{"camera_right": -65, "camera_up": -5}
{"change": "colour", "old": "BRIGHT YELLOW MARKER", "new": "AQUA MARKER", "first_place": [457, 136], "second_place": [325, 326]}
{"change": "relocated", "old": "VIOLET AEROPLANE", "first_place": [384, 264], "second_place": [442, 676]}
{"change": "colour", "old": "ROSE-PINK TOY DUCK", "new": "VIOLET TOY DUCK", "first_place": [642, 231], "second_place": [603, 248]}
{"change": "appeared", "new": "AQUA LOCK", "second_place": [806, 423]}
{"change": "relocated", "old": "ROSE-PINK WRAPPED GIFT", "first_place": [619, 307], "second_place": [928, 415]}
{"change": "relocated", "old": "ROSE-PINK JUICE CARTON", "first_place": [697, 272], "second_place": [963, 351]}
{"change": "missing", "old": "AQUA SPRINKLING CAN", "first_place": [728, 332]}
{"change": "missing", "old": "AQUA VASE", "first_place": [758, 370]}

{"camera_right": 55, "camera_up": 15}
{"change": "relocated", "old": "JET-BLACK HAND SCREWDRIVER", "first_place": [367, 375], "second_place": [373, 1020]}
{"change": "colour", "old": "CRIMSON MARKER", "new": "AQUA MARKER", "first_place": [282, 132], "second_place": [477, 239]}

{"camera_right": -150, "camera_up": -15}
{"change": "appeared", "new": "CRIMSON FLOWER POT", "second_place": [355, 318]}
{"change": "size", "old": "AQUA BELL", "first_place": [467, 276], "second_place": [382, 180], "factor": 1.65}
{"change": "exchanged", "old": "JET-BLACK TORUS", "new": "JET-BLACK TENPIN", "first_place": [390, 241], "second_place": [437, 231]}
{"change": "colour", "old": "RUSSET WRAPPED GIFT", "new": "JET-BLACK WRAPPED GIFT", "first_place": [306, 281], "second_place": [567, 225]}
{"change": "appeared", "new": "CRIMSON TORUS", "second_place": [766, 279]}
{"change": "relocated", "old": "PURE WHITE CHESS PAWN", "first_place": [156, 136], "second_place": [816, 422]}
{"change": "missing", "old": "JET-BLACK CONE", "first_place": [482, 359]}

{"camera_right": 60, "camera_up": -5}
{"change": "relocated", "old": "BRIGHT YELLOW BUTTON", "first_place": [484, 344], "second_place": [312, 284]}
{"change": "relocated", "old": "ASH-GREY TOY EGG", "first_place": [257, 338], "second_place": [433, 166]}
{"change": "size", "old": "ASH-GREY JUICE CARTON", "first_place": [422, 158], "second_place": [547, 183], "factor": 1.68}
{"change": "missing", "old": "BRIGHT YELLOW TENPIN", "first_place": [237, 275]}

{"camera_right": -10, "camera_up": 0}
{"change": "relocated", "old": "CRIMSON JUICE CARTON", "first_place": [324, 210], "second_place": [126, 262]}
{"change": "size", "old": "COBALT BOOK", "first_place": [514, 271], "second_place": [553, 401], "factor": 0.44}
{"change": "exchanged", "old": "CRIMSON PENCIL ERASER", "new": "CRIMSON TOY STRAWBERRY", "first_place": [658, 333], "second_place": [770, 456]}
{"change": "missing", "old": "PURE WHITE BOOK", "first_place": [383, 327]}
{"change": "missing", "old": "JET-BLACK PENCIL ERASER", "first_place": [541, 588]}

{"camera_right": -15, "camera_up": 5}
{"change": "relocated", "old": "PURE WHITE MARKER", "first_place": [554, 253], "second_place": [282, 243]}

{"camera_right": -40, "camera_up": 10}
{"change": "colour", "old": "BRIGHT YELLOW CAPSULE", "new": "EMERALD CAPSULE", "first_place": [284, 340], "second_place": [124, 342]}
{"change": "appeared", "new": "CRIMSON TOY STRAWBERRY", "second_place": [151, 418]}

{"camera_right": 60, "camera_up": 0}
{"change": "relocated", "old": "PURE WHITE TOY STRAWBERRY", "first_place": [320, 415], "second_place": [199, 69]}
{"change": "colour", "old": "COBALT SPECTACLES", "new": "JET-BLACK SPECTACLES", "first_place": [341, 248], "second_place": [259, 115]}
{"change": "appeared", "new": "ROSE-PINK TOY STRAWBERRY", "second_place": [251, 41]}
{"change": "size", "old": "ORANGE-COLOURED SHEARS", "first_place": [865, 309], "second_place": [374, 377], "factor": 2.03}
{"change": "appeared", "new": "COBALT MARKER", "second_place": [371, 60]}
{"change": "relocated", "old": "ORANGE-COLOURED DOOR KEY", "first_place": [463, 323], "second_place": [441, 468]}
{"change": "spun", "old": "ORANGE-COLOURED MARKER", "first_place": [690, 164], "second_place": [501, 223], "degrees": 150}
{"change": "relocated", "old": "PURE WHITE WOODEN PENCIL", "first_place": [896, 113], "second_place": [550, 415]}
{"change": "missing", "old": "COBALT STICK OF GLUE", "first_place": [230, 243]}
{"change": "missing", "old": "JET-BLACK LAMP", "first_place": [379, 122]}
☆ ☆ ☆ ☆ ☆ ☆ ☆
Work to be completed:
Identify each line in the entries with the word "VIOLET" and copy it.

Reply to the exercise:
{"change": "relocated", "old": "VIOLET AEROPLANE", "first_place": [384, 264], "second_place": [442, 676]}
{"change": "colour", "old": "ROSE-PINK TOY DUCK", "new": "VIOLET TOY DUCK", "first_place": [642, 231], "second_place": [603, 248]}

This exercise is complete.